In the copy, keep every word of the data below and none of its pictures.

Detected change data
'''

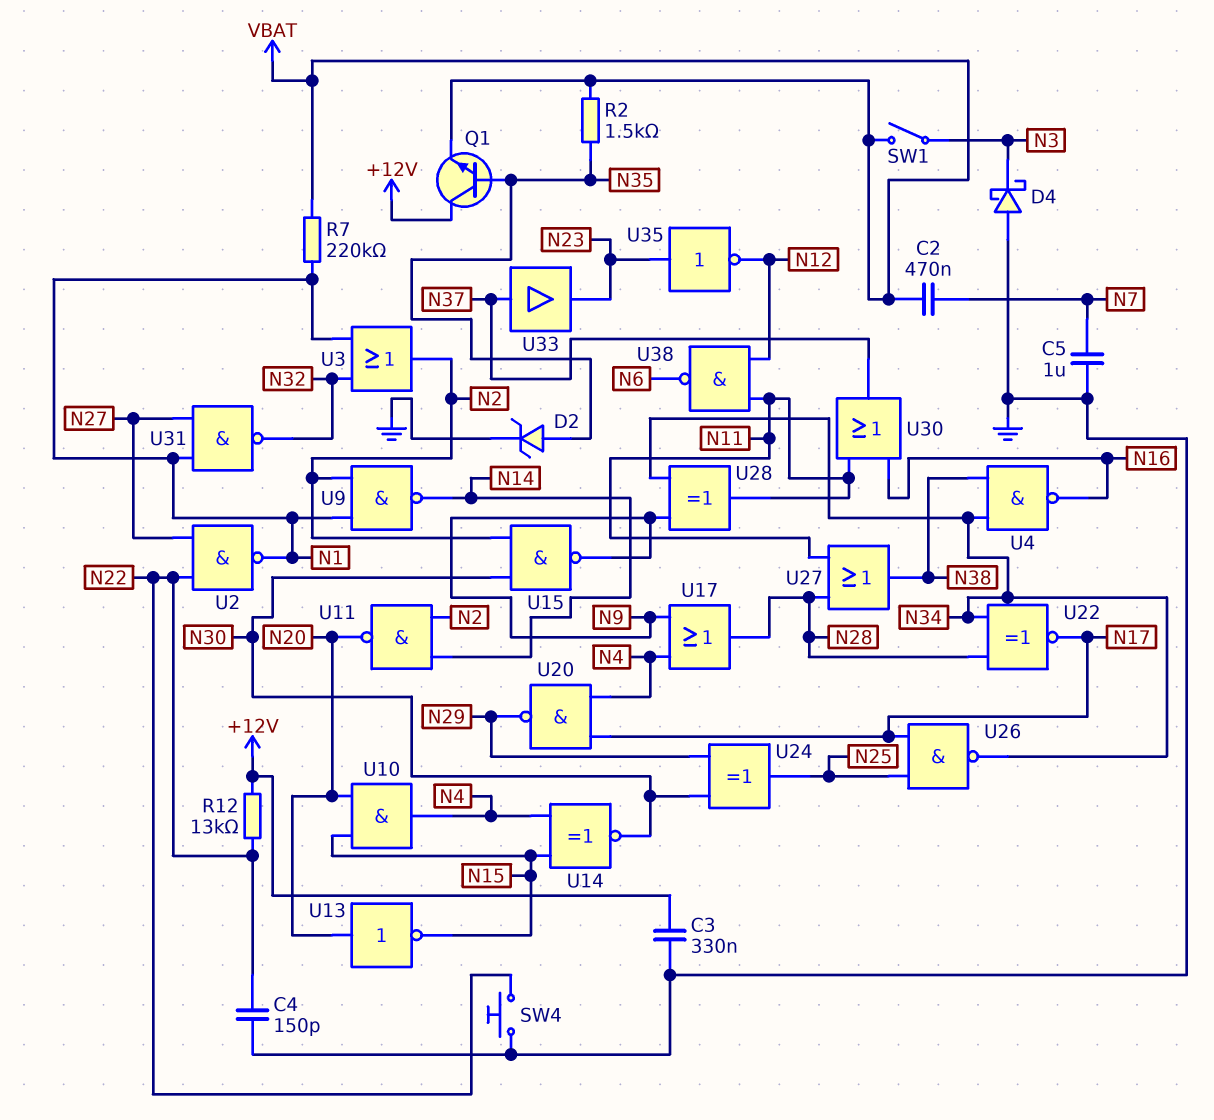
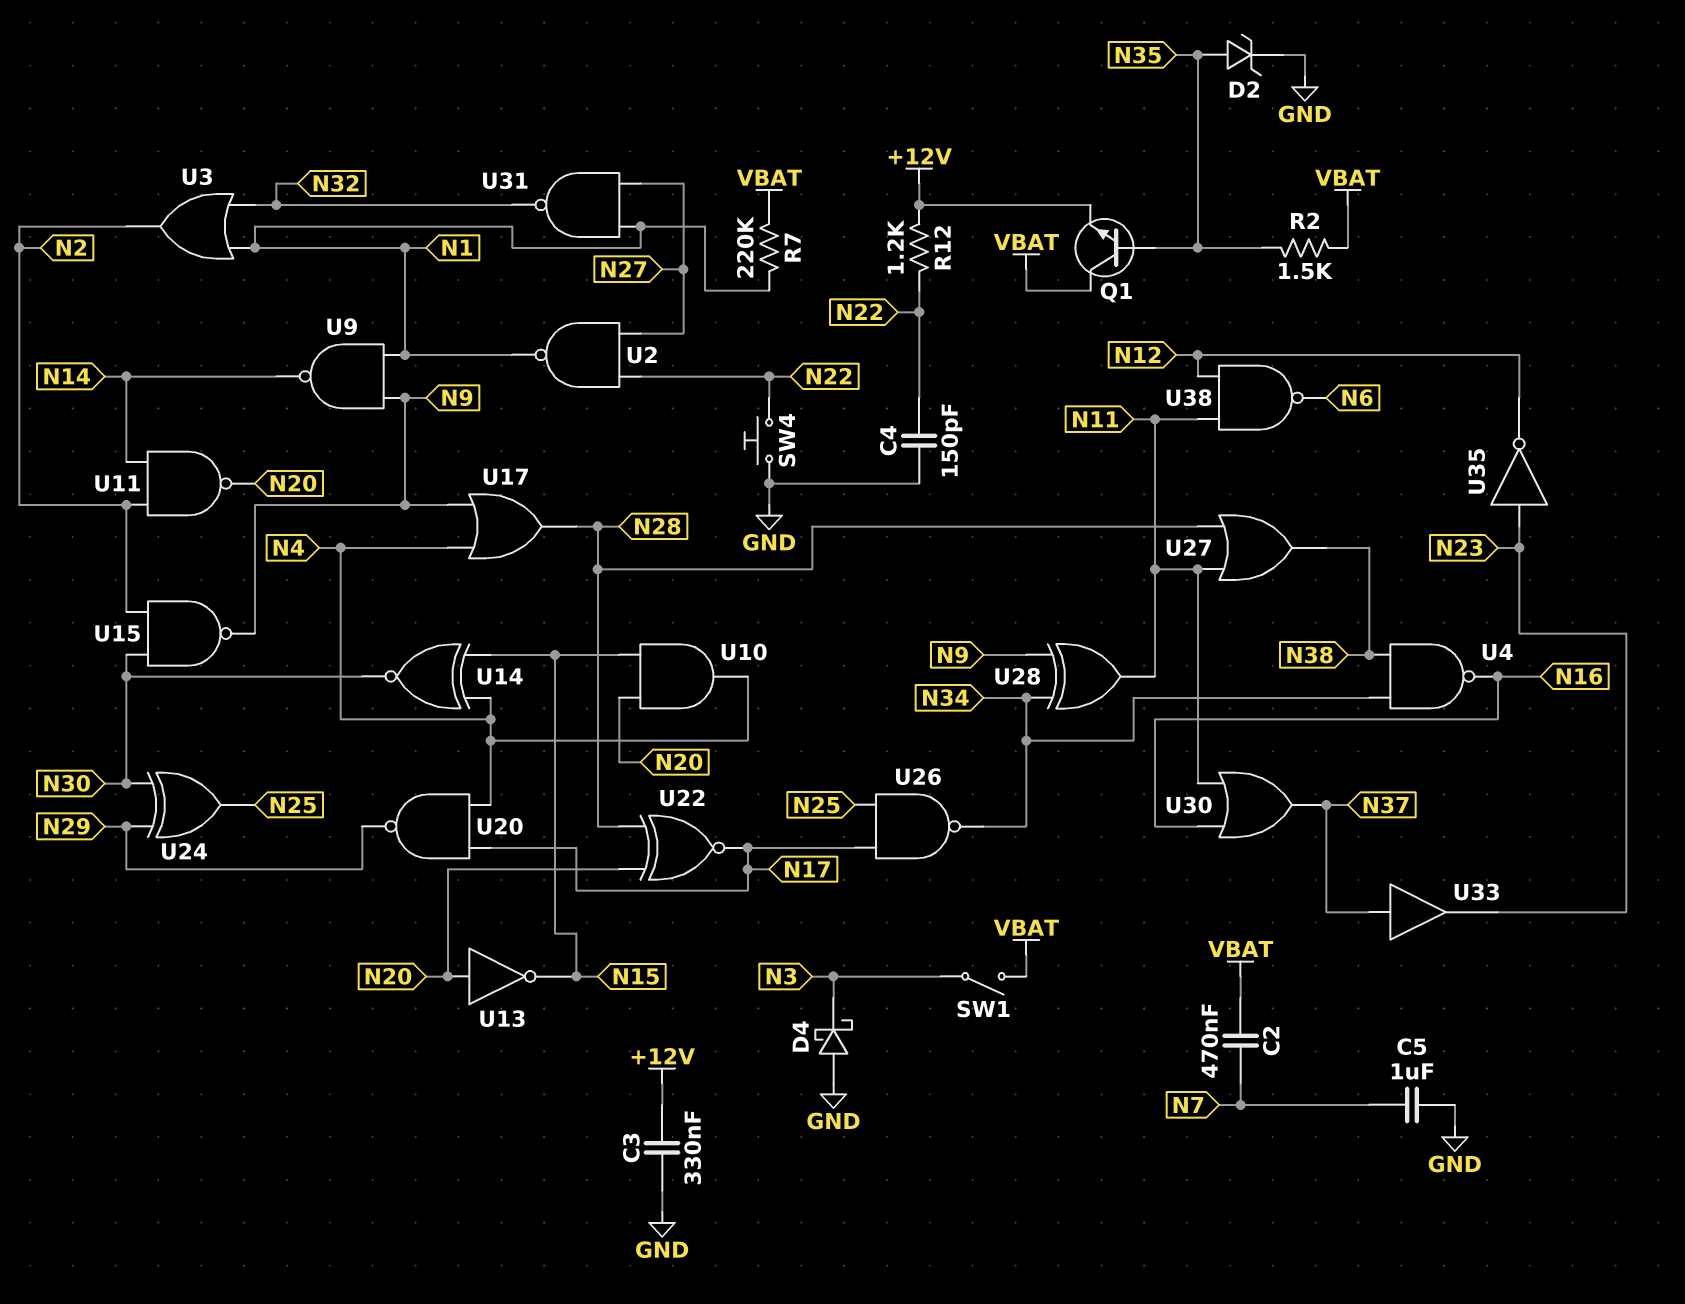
Q1: NPN (B N35, C +12V, E VBAT) -> NPN (B N35, C VBAT, E +12V)
R12: 13k (+12V, N22) -> 1.2k (+12V, N22)
U9: NAND (in N1, in N2, out N14) -> NAND (in N1, in N9, out N14)
U22: XNOR (in N28, in N34, out N17) -> XNOR (in N20, in N28, out N17)

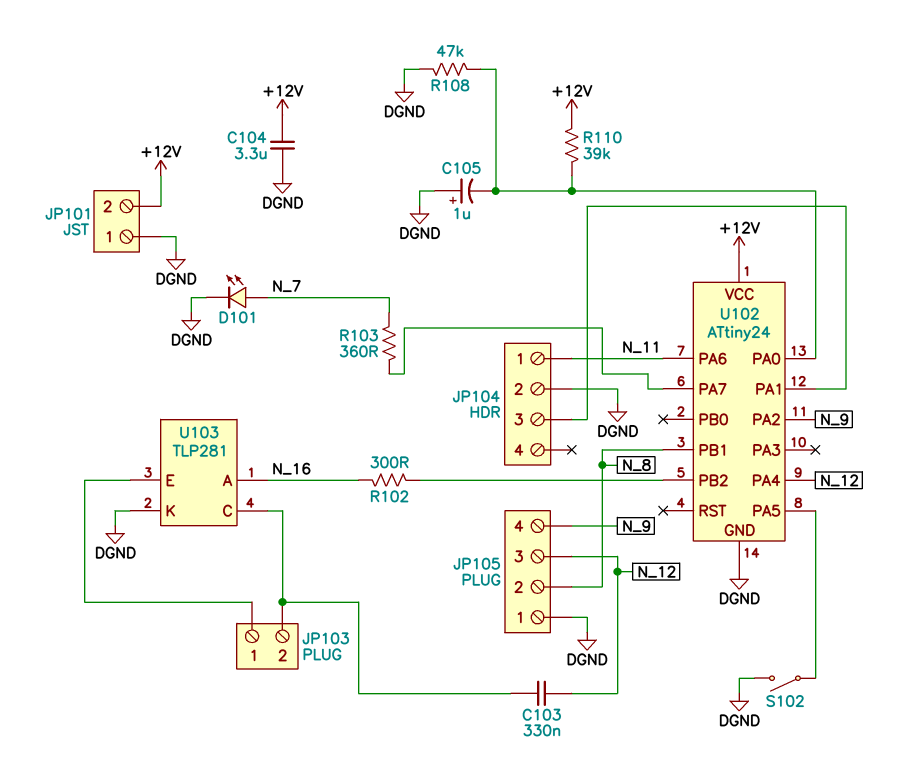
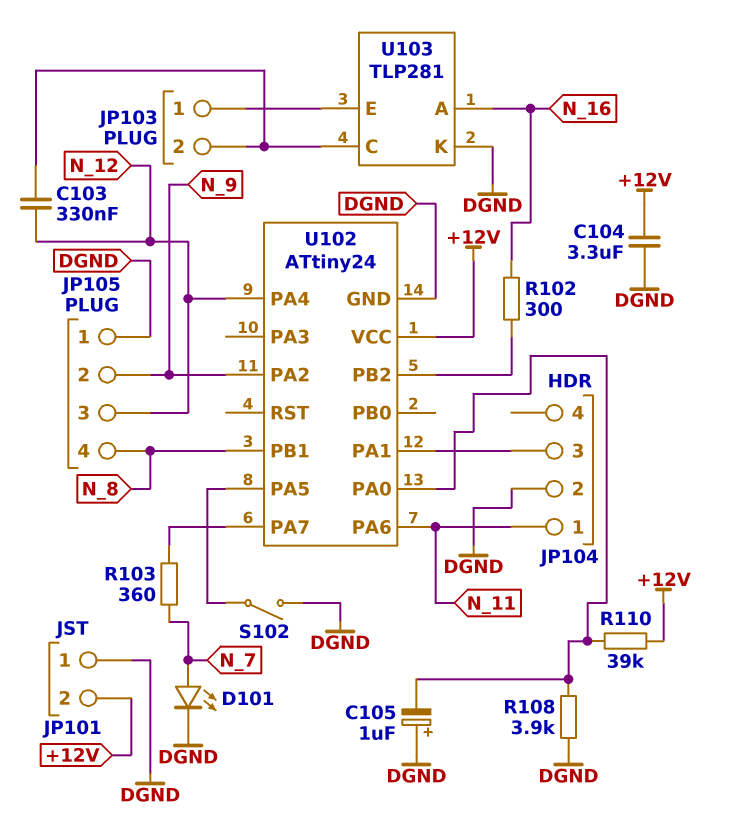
JP105 pin 2: N_8 -> N_9
JP105 pin 4: N_9 -> N_8
R108: 47k (DGND, U102/PA0) -> 3.9k (DGND, U102/PA0)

'''

Your solution:
Q1: NPN (B N35, C +12V, E VBAT) -> NPN (B N35, C VBAT, E +12V)
R12: 13k (+12V, N22) -> 1.2k (+12V, N22)
U9: NAND (in N1, in N2, out N14) -> NAND (in N1, in N9, out N14)
U22: XNOR (in N28, in N34, out N17) -> XNOR (in N20, in N28, out N17)

JP105 pin 2: N_8 -> N_9
JP105 pin 4: N_9 -> N_8
R108: 47k (DGND, U102/PA0) -> 3.9k (DGND, U102/PA0)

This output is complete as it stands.